## DATA SUPPLIED:
==========

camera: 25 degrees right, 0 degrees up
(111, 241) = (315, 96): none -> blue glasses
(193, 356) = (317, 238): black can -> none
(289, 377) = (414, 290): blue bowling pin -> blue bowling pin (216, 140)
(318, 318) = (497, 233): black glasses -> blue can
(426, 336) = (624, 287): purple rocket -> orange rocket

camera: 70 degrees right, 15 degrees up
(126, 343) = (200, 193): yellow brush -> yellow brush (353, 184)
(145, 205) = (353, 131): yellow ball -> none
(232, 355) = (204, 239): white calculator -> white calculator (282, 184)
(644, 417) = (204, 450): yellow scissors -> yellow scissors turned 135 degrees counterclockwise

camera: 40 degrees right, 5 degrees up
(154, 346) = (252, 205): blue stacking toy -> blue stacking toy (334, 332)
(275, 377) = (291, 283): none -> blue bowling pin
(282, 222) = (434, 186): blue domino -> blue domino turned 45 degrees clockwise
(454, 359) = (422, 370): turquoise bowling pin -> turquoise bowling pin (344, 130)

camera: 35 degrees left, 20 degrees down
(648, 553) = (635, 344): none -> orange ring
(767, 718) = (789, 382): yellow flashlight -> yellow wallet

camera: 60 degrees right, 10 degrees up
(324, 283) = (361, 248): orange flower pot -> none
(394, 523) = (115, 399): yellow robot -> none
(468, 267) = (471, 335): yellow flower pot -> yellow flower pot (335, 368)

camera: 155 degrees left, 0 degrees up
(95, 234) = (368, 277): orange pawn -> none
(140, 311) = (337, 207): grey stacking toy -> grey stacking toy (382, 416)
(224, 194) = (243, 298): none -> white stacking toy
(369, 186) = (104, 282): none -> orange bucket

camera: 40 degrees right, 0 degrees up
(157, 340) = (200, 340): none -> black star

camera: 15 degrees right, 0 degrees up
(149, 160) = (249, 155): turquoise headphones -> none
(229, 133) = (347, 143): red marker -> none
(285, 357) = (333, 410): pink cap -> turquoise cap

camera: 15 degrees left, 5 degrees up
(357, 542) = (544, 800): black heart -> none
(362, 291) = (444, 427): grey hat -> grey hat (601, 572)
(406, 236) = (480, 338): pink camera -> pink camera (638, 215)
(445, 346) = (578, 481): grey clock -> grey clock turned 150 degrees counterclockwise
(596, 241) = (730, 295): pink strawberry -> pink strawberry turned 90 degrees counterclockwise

==========

## WHAT IS EXPECTED:
All lines above from the line with "(318, 318) = (497, 233): black" through the line with "camera: 40 degrees right, 5 degrees up", both included, are to be set down exactly, with nothing else.

## YOUR RESPONSE:
(318, 318) = (497, 233): black glasses -> blue can
(426, 336) = (624, 287): purple rocket -> orange rocket

camera: 70 degrees right, 15 degrees up
(126, 343) = (200, 193): yellow brush -> yellow brush (353, 184)
(145, 205) = (353, 131): yellow ball -> none
(232, 355) = (204, 239): white calculator -> white calculator (282, 184)
(644, 417) = (204, 450): yellow scissors -> yellow scissors turned 135 degrees counterclockwise

camera: 40 degrees right, 5 degrees up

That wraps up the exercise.